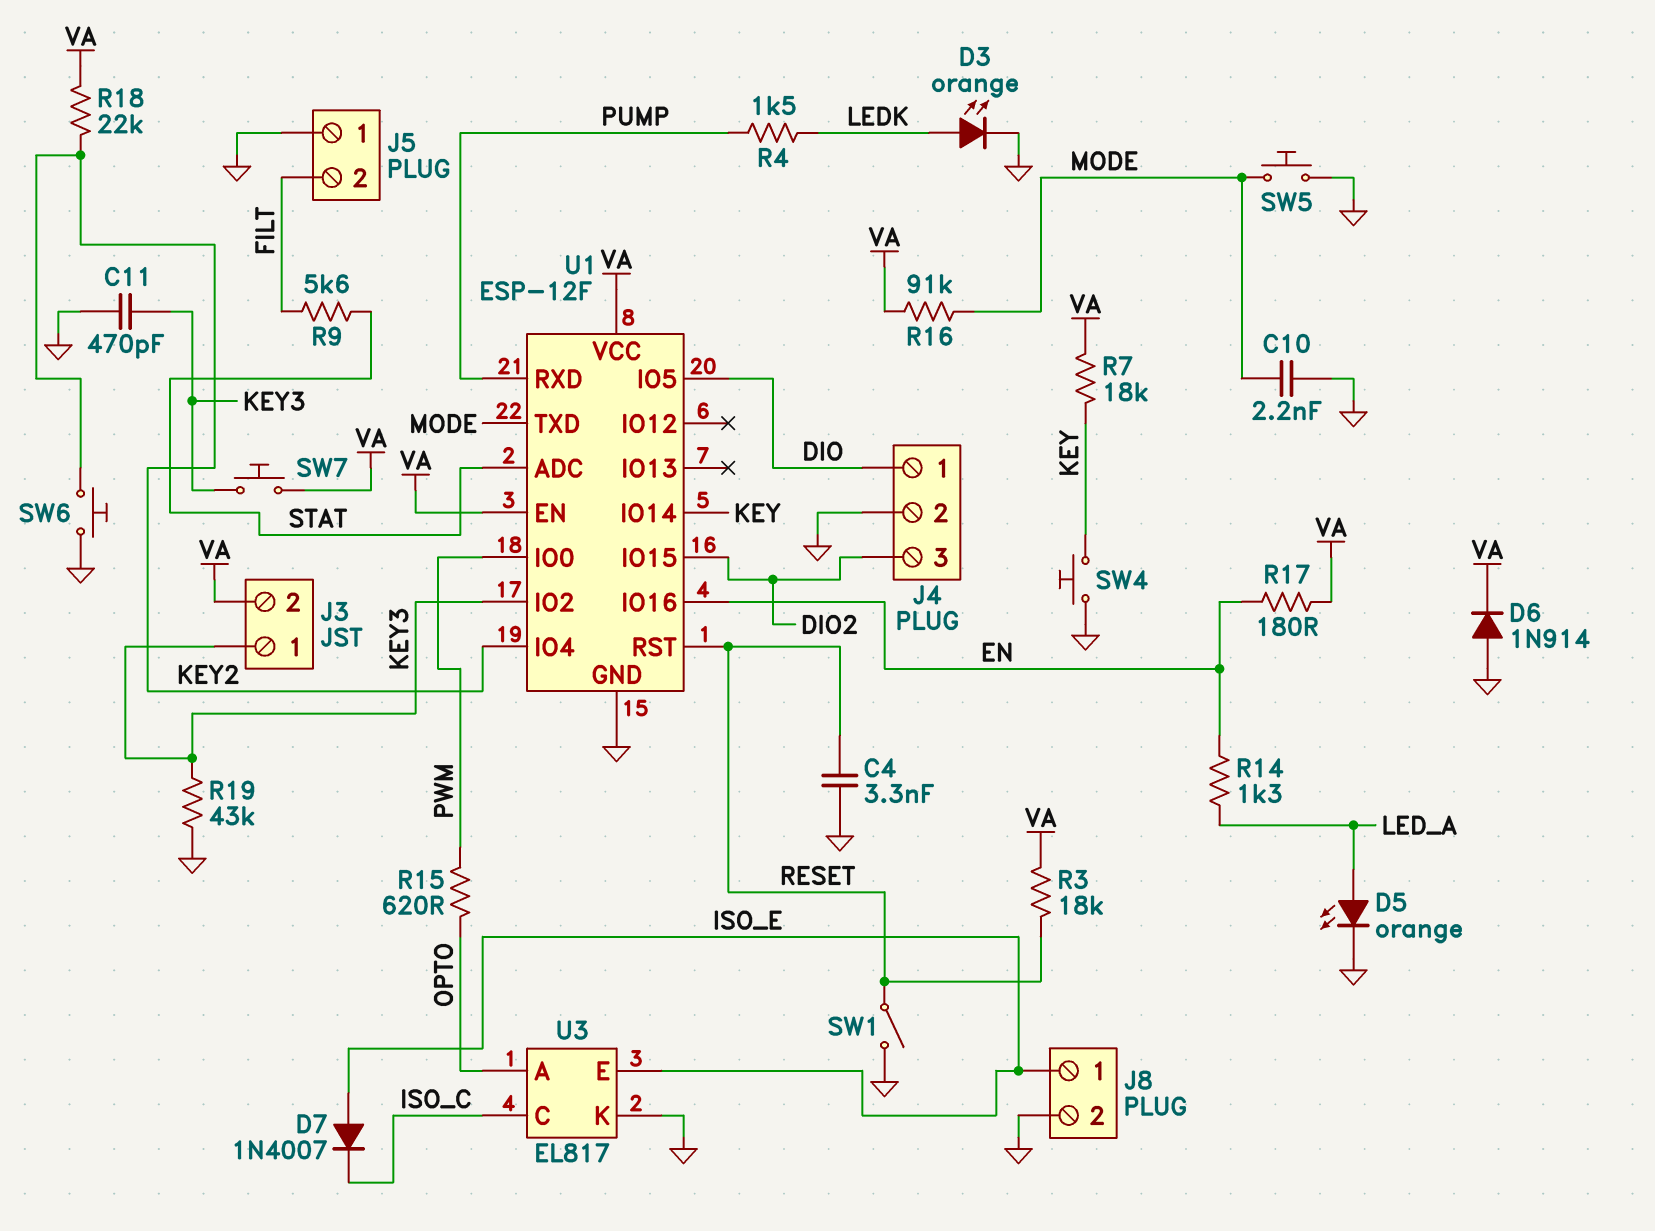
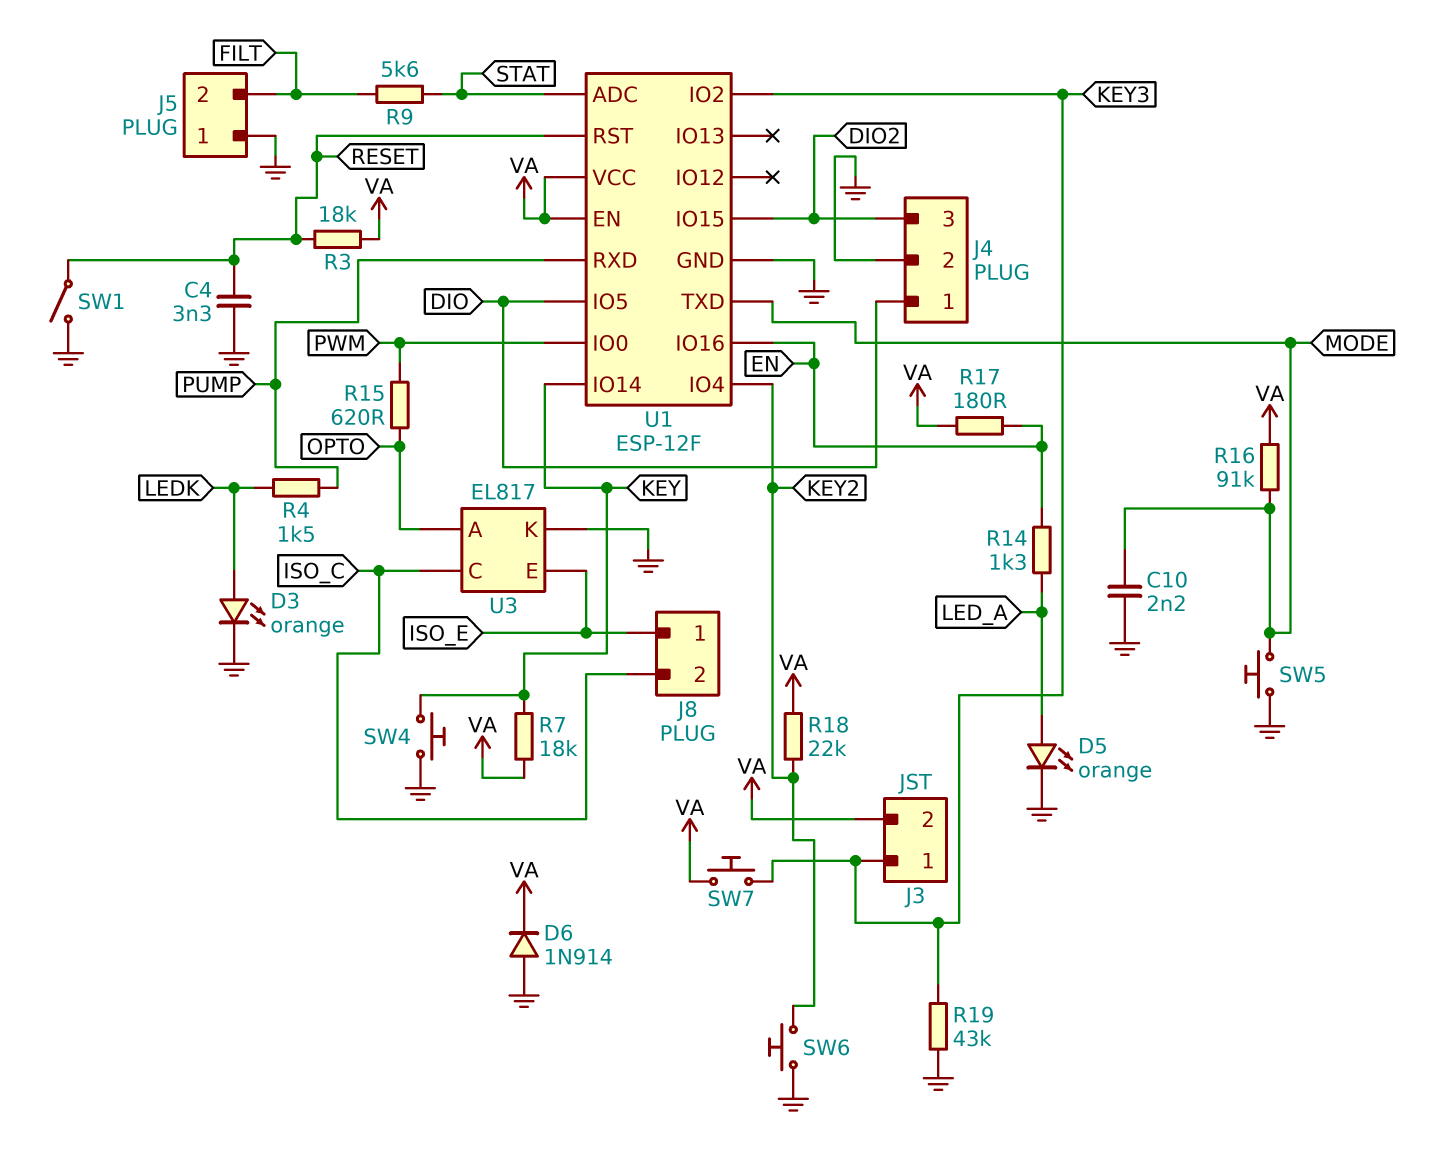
C11: 470pF (GND, KEY3) -> none
D7: diode 1N4007 (A ISO_E, K ISO_C) -> none
J8 pin 2: GND -> ISO_C

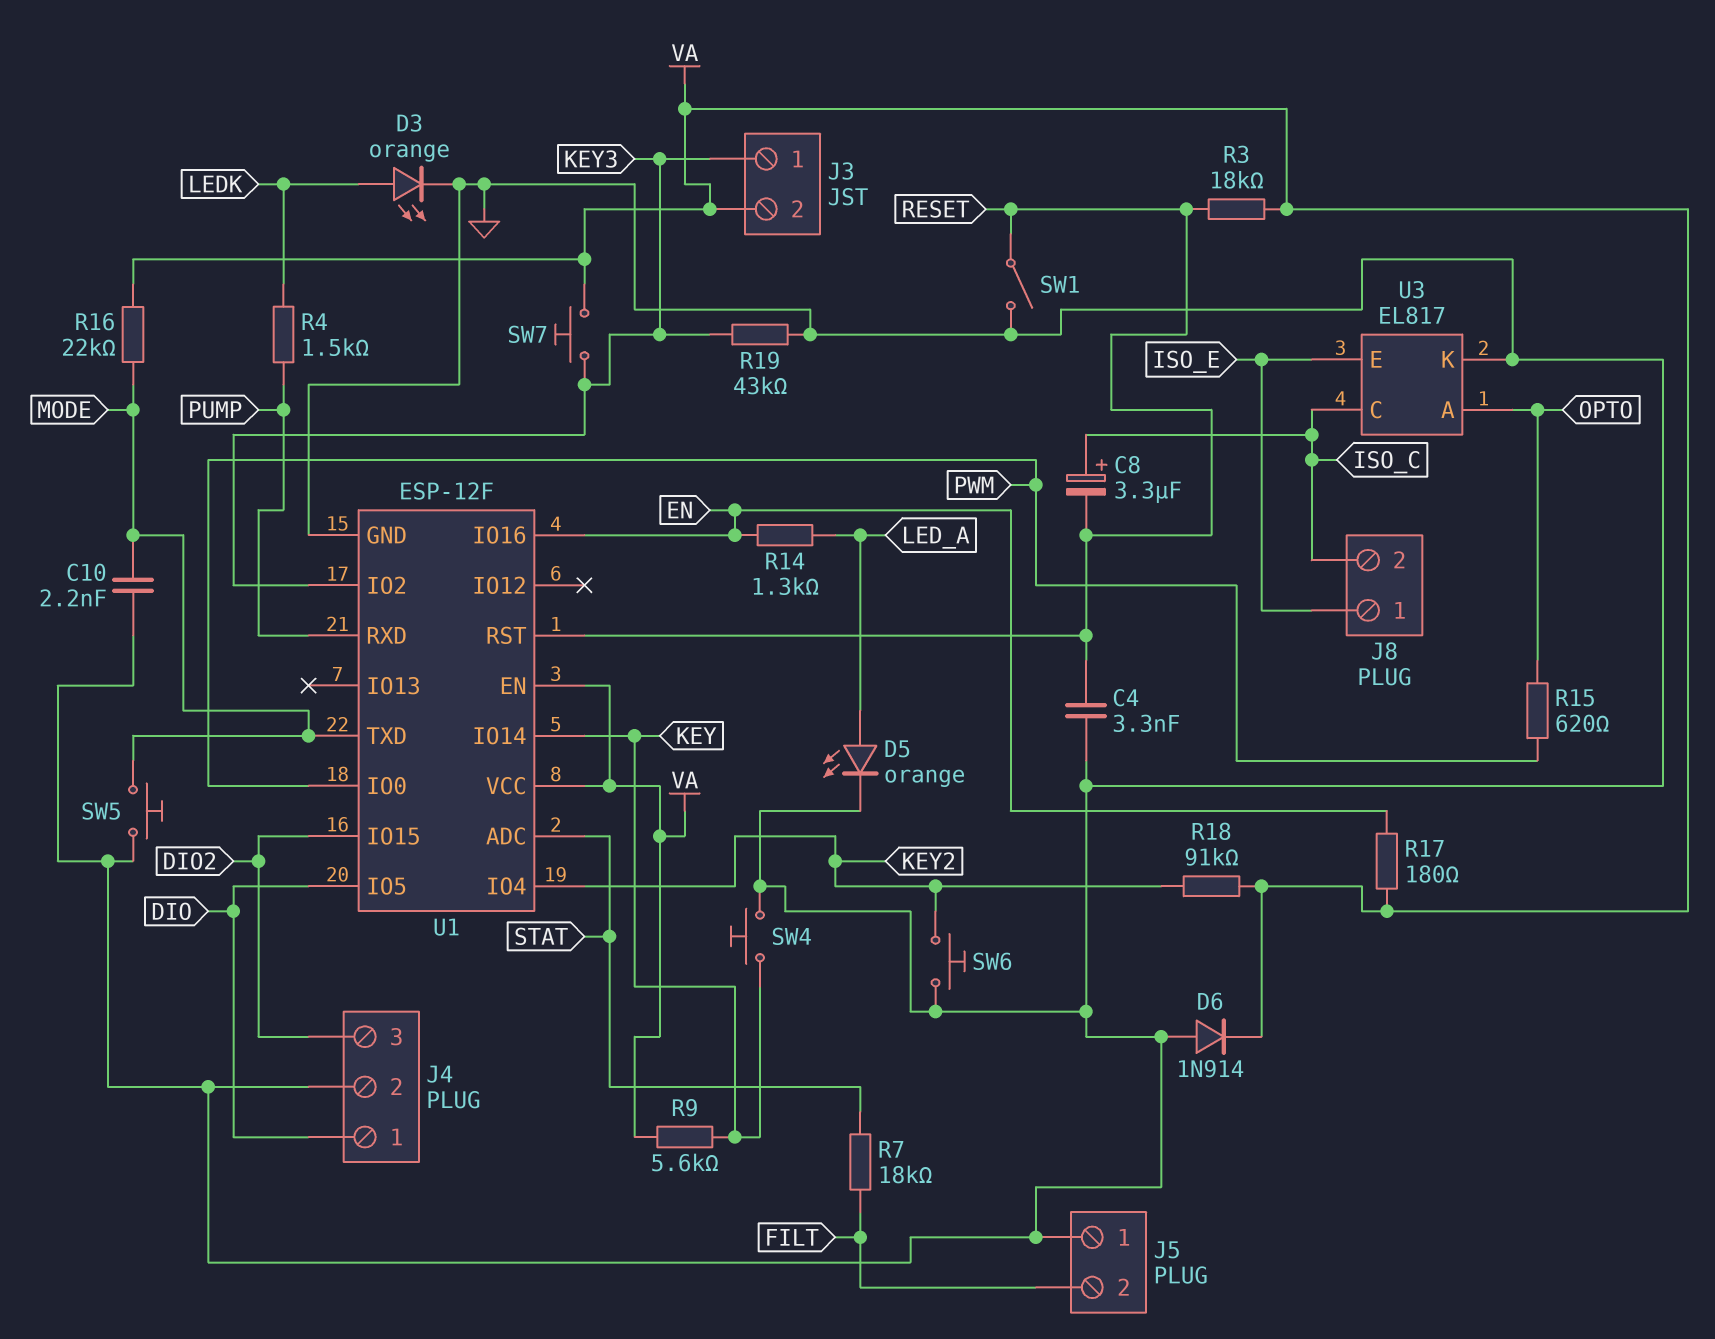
C8: none -> 3.3uF (plus ISO_C, minus RESET)
R7: 18k (KEY, VA) -> 18k (FILT, STAT)
R9: 5.6k (FILT, STAT) -> 5.6k (KEY, VA)
R16: 91k (MODE, VA) -> 22k (MODE, VA)
R18: 22k (KEY2, VA) -> 91k (KEY2, VA)

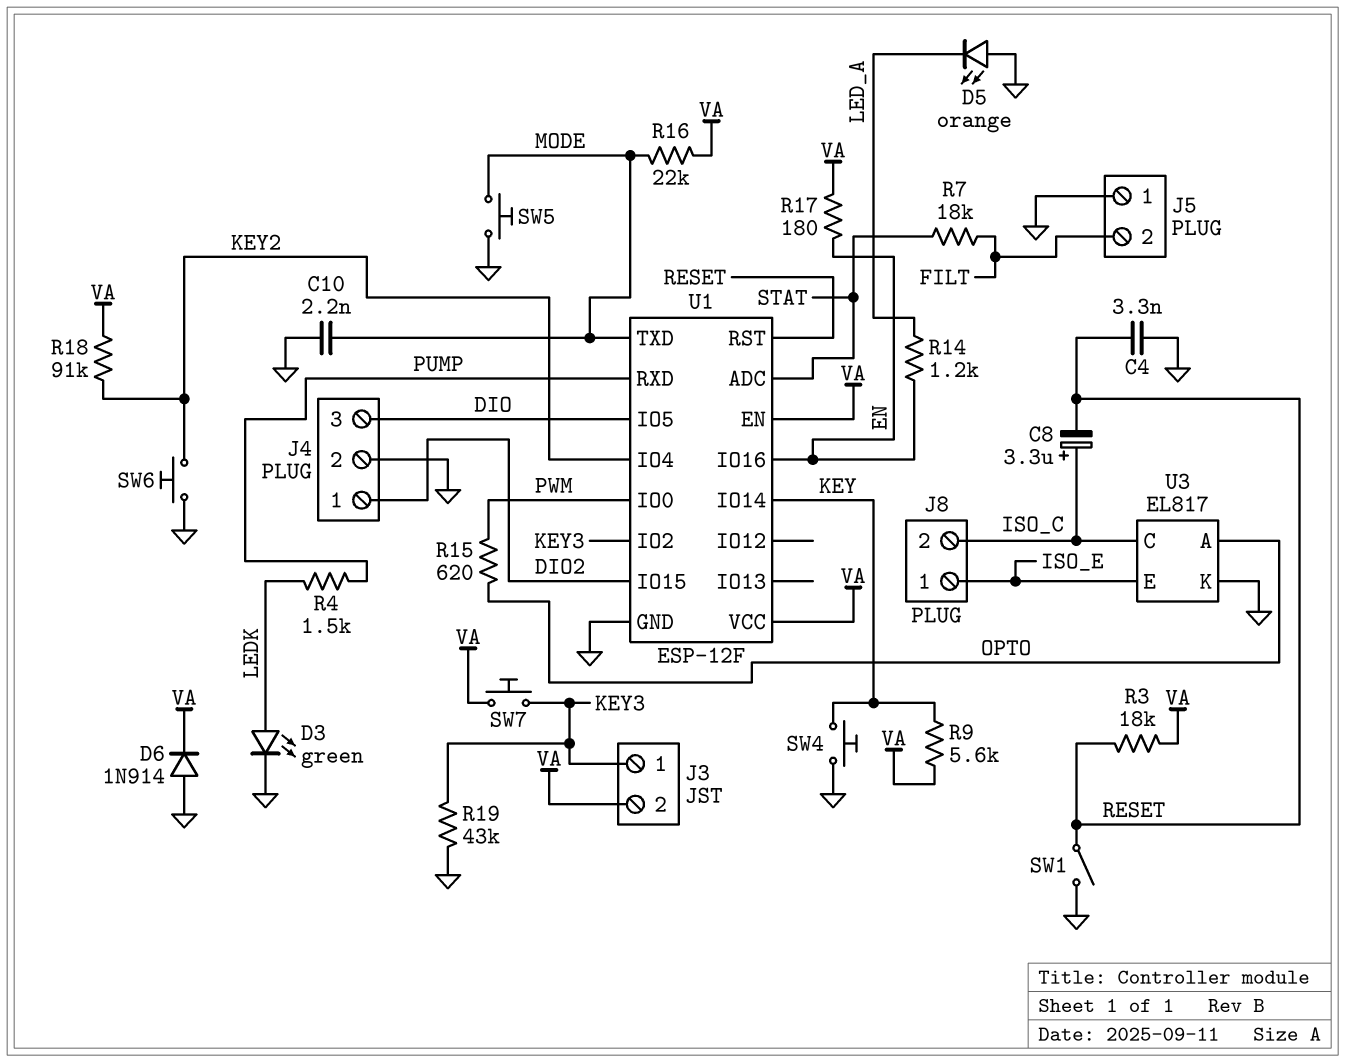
D3: LED orange (A LEDK, K GND) -> LED green (A LEDK, K GND)
D5: LED orange (A LED_A, K GND) -> LED orange (A GND, K LED_A)
J4 pin 1: DIO -> DIO2
J4 pin 3: DIO2 -> DIO
R14: 1.3k (EN, LED_A) -> 1.2k (EN, LED_A)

-----

● Task instructions
Copy out every line above without change, dropping the pictures.

● Solution to this task
C11: 470pF (GND, KEY3) -> none
D7: diode 1N4007 (A ISO_E, K ISO_C) -> none
J8 pin 2: GND -> ISO_C

C8: none -> 3.3uF (plus ISO_C, minus RESET)
R7: 18k (KEY, VA) -> 18k (FILT, STAT)
R9: 5.6k (FILT, STAT) -> 5.6k (KEY, VA)
R16: 91k (MODE, VA) -> 22k (MODE, VA)
R18: 22k (KEY2, VA) -> 91k (KEY2, VA)

D3: LED orange (A LEDK, K GND) -> LED green (A LEDK, K GND)
D5: LED orange (A LED_A, K GND) -> LED orange (A GND, K LED_A)
J4 pin 1: DIO -> DIO2
J4 pin 3: DIO2 -> DIO
R14: 1.3k (EN, LED_A) -> 1.2k (EN, LED_A)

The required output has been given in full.